(Object state comparisons)
= Beginning of Section =
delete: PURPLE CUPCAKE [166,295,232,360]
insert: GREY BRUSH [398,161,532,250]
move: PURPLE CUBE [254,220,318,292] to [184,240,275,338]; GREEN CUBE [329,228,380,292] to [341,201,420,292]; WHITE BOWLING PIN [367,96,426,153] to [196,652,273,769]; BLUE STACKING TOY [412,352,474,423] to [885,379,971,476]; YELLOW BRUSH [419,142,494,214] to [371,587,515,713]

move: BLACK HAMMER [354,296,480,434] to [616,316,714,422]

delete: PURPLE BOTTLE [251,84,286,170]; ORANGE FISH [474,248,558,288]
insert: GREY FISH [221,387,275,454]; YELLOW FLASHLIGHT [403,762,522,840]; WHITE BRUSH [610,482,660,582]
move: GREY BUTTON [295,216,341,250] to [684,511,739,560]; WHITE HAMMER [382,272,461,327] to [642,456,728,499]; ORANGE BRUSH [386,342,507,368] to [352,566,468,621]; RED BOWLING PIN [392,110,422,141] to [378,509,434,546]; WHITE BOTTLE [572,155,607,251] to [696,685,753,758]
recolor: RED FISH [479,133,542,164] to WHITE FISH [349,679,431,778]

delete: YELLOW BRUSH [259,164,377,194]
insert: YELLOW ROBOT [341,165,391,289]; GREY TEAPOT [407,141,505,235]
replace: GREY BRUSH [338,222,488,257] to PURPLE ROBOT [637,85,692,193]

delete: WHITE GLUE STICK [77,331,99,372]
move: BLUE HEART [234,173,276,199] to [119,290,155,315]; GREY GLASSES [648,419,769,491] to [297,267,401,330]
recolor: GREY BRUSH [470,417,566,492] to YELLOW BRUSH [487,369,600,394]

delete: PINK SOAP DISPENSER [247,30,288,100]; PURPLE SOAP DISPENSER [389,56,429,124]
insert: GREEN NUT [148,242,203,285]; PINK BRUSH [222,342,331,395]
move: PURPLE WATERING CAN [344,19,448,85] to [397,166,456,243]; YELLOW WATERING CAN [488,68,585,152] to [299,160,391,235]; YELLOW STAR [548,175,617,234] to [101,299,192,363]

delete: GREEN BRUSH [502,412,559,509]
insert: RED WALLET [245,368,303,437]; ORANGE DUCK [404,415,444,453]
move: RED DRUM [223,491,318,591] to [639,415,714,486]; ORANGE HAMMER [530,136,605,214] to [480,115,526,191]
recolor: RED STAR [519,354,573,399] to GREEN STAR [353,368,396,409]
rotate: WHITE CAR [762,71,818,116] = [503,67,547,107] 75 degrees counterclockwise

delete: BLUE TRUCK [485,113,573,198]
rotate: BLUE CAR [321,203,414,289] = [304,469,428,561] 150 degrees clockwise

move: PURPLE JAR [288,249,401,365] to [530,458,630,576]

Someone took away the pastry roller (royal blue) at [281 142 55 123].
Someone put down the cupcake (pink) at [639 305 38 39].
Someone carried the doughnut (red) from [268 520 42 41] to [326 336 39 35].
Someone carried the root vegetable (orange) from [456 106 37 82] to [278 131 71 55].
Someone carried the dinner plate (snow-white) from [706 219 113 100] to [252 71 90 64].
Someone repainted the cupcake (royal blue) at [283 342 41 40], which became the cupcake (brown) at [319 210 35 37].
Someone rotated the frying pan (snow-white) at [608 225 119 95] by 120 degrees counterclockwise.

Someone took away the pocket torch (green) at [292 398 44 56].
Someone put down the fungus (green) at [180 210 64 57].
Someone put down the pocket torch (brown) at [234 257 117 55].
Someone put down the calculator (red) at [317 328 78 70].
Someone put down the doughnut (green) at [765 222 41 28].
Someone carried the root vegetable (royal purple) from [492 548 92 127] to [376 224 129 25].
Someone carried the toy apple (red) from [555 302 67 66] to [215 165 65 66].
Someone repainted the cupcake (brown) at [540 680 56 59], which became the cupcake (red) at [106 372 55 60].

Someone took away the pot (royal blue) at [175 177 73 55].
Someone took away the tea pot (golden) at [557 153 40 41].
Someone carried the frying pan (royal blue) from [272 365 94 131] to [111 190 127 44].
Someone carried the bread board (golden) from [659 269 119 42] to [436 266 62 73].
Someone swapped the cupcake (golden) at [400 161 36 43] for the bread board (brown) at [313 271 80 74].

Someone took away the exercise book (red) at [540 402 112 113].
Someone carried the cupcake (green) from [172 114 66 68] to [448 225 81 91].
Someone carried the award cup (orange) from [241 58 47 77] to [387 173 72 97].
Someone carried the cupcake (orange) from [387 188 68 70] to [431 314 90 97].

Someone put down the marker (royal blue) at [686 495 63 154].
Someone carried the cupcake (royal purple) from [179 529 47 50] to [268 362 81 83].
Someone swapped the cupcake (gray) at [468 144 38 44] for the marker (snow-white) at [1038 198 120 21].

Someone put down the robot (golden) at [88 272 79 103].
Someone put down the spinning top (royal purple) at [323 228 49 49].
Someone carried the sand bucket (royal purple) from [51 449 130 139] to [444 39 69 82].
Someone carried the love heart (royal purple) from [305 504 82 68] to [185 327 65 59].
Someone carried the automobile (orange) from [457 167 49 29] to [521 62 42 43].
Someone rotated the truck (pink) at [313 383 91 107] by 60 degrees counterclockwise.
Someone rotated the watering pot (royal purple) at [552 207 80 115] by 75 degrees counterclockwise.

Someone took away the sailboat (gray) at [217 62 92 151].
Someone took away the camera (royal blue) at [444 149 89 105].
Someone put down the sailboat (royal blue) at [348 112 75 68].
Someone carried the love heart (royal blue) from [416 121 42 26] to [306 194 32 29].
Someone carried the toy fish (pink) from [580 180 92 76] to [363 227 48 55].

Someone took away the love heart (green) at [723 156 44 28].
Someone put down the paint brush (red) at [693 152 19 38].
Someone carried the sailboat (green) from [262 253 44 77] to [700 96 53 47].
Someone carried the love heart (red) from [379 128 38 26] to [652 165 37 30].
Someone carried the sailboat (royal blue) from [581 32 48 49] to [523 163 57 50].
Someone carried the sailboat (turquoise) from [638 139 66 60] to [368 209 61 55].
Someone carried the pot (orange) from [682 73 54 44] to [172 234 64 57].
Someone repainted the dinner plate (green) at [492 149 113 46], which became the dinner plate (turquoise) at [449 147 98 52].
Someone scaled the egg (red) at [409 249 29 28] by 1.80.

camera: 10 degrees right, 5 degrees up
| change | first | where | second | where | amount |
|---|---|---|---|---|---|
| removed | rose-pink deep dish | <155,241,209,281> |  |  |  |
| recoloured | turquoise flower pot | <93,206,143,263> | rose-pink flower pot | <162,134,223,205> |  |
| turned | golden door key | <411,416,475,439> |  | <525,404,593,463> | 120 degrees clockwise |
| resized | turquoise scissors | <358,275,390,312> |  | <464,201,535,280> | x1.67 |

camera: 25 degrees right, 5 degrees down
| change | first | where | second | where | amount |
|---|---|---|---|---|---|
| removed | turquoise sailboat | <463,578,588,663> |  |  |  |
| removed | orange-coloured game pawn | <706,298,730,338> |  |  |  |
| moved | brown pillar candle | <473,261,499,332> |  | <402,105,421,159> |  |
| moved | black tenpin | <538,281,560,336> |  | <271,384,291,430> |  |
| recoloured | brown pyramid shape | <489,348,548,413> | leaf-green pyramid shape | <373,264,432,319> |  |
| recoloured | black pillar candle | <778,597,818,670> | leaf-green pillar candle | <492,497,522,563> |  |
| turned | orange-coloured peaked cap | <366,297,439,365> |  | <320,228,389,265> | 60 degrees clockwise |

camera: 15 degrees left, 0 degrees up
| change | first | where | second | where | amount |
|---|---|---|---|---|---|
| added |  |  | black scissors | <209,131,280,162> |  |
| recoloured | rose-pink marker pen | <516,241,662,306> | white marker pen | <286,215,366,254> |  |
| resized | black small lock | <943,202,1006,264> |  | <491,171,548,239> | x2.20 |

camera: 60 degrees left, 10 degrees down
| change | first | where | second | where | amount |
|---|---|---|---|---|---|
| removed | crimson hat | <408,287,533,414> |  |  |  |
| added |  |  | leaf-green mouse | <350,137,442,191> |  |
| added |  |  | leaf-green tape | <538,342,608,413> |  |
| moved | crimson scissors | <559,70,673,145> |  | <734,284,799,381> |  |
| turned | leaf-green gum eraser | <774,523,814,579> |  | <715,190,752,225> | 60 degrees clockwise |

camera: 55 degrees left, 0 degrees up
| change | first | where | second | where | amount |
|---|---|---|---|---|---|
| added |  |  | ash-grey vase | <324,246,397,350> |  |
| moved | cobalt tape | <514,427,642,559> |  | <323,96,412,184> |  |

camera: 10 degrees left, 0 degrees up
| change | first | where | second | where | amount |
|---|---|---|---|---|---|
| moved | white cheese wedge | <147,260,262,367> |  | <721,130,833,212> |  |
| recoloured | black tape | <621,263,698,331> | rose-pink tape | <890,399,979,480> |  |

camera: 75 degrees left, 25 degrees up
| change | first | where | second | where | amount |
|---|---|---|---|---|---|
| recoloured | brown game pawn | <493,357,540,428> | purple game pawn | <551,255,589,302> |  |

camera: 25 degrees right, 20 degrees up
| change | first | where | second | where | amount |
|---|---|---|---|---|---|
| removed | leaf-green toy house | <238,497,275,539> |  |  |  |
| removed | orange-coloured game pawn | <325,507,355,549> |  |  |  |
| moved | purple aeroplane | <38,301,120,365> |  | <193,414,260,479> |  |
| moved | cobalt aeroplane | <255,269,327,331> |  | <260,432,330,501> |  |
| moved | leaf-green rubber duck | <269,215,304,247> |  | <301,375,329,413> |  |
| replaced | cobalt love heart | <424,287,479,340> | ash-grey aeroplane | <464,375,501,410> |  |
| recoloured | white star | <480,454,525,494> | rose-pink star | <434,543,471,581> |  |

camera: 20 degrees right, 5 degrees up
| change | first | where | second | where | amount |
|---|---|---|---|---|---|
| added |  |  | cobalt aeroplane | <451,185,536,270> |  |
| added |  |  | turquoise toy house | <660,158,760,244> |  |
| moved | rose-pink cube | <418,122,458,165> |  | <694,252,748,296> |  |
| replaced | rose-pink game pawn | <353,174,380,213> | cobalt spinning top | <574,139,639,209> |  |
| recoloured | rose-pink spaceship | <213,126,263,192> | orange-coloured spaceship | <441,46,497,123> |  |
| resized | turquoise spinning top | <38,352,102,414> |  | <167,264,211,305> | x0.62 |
= End of Section =
WHAT THE TASK ASKS:
Up to and including the line with "insert: GREY BRUSH [398,161,532,250]", restate the records above word for word from the very first line.

RESULT:
delete: PURPLE CUPCAKE [166,295,232,360]
insert: GREY BRUSH [398,161,532,250]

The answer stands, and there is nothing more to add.